Where the word "none" appears in a line below, copy the whole line.
Start of THE INPUT
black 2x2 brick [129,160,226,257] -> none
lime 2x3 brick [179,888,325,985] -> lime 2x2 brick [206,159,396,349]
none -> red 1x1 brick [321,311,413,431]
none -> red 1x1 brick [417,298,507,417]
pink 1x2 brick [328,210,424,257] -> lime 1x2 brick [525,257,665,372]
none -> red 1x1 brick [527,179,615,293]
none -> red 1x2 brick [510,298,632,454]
End of THE INPUT
Start of THE INPUT
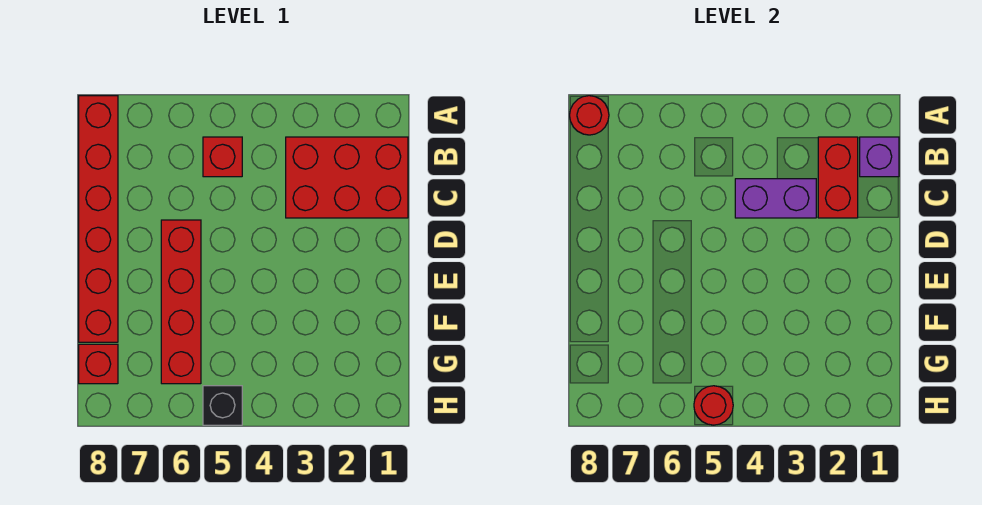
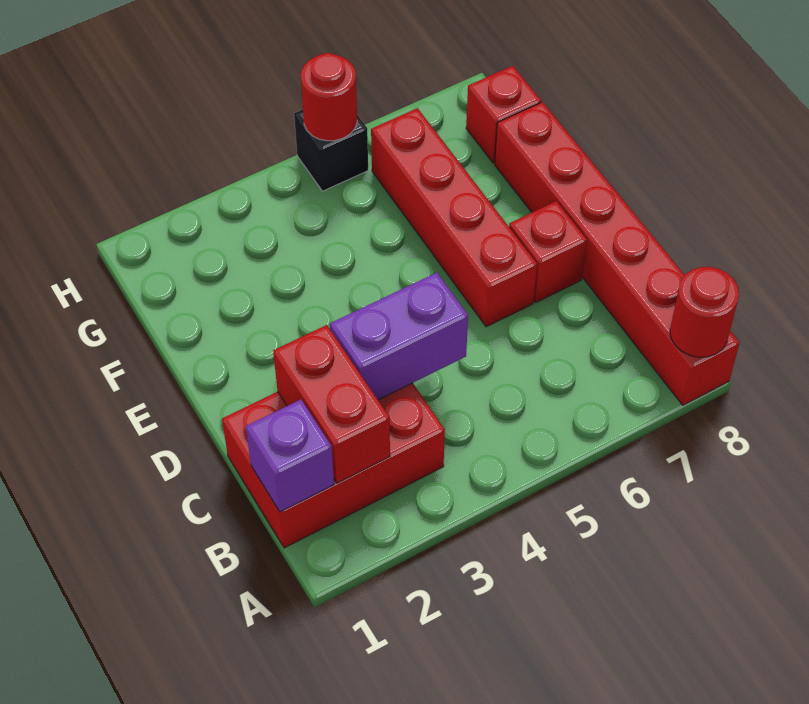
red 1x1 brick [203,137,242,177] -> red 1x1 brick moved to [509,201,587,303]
End of THE INPUT
Start of THE INPUT
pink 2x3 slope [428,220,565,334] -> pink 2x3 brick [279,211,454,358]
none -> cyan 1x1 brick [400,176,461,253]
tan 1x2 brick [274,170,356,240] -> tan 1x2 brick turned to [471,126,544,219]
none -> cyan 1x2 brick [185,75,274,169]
End of THE INPUT
**OUTPUT FOR THIS EXERCISE:**
black 2x2 brick [129,160,226,257] -> none
none -> red 1x1 brick [321,311,413,431]
none -> red 1x1 brick [417,298,507,417]
none -> red 1x1 brick [527,179,615,293]
none -> red 1x2 brick [510,298,632,454]
none -> cyan 1x1 brick [400,176,461,253]
none -> cyan 1x2 brick [185,75,274,169]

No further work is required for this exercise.